- Your goal: Reproduce every line of the records below verbatim, with nothing changed.

Dataset rows:
<<<<
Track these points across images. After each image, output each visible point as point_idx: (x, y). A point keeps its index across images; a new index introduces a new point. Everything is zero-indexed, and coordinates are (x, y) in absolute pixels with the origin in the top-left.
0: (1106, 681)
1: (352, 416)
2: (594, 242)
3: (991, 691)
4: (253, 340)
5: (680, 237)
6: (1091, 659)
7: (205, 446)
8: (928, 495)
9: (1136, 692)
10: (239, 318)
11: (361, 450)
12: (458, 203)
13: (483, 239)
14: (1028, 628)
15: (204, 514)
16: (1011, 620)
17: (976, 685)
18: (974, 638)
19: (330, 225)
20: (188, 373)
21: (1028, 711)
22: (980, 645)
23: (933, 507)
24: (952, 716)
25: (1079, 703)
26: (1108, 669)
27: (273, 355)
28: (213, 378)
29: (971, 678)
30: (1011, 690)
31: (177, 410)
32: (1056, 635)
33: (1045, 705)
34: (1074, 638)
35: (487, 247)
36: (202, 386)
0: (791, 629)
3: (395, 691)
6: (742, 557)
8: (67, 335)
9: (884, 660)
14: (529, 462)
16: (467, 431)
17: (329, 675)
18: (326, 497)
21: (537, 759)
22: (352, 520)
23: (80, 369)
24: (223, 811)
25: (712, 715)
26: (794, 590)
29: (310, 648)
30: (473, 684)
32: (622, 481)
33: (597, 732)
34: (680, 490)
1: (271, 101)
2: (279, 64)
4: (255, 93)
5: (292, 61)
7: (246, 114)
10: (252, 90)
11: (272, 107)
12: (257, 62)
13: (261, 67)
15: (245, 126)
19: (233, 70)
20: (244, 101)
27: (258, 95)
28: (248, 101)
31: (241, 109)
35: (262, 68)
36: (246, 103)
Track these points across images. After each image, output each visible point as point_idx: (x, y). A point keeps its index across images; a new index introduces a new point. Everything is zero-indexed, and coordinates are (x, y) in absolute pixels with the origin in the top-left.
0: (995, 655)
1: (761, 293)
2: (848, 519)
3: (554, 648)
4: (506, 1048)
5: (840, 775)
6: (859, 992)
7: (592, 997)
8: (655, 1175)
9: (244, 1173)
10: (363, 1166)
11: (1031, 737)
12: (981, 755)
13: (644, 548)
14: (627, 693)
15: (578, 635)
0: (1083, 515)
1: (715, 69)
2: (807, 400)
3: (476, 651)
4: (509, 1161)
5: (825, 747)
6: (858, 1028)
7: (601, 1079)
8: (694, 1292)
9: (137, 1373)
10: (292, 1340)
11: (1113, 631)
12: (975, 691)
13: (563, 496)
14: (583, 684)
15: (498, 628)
>>>>
- Written response:
Track these points across images. After each image, output each visible point as point_idx: (x, y). A point keeps its index across images; a new index introduces a new point. Everything is zero-indexed, and coordinates are (x, y) in absolute pixels with the origin in the top-left.
0: (1106, 681)
1: (352, 416)
2: (594, 242)
3: (991, 691)
4: (253, 340)
5: (680, 237)
6: (1091, 659)
7: (205, 446)
8: (928, 495)
9: (1136, 692)
10: (239, 318)
11: (361, 450)
12: (458, 203)
13: (483, 239)
14: (1028, 628)
15: (204, 514)
16: (1011, 620)
17: (976, 685)
18: (974, 638)
19: (330, 225)
20: (188, 373)
21: (1028, 711)
22: (980, 645)
23: (933, 507)
24: (952, 716)
25: (1079, 703)
26: (1108, 669)
27: (273, 355)
28: (213, 378)
29: (971, 678)
30: (1011, 690)
31: (177, 410)
32: (1056, 635)
33: (1045, 705)
34: (1074, 638)
35: (487, 247)
36: (202, 386)
0: (791, 629)
3: (395, 691)
6: (742, 557)
8: (67, 335)
9: (884, 660)
14: (529, 462)
16: (467, 431)
17: (329, 675)
18: (326, 497)
21: (537, 759)
22: (352, 520)
23: (80, 369)
24: (223, 811)
25: (712, 715)
26: (794, 590)
29: (310, 648)
30: (473, 684)
32: (622, 481)
33: (597, 732)
34: (680, 490)
1: (271, 101)
2: (279, 64)
4: (255, 93)
5: (292, 61)
7: (246, 114)
10: (252, 90)
11: (272, 107)
12: (257, 62)
13: (261, 67)
15: (245, 126)
19: (233, 70)
20: (244, 101)
27: (258, 95)
28: (248, 101)
31: (241, 109)
35: (262, 68)
36: (246, 103)
Track these points across images. After each image, output each visible point as point_idx: (x, y). A point keeps its index across images; a new index introduces a new point. Everything is zero-indexed, and coordinates are (x, y) in absolute pixels with the origin in the top-left.
0: (995, 655)
1: (761, 293)
2: (848, 519)
3: (554, 648)
4: (506, 1048)
5: (840, 775)
6: (859, 992)
7: (592, 997)
8: (655, 1175)
9: (244, 1173)
10: (363, 1166)
11: (1031, 737)
12: (981, 755)
13: (644, 548)
14: (627, 693)
15: (578, 635)
0: (1083, 515)
1: (715, 69)
2: (807, 400)
3: (476, 651)
4: (509, 1161)
5: (825, 747)
6: (858, 1028)
7: (601, 1079)
8: (694, 1292)
9: (137, 1373)
10: (292, 1340)
11: (1113, 631)
12: (975, 691)
13: (563, 496)
14: (583, 684)
15: (498, 628)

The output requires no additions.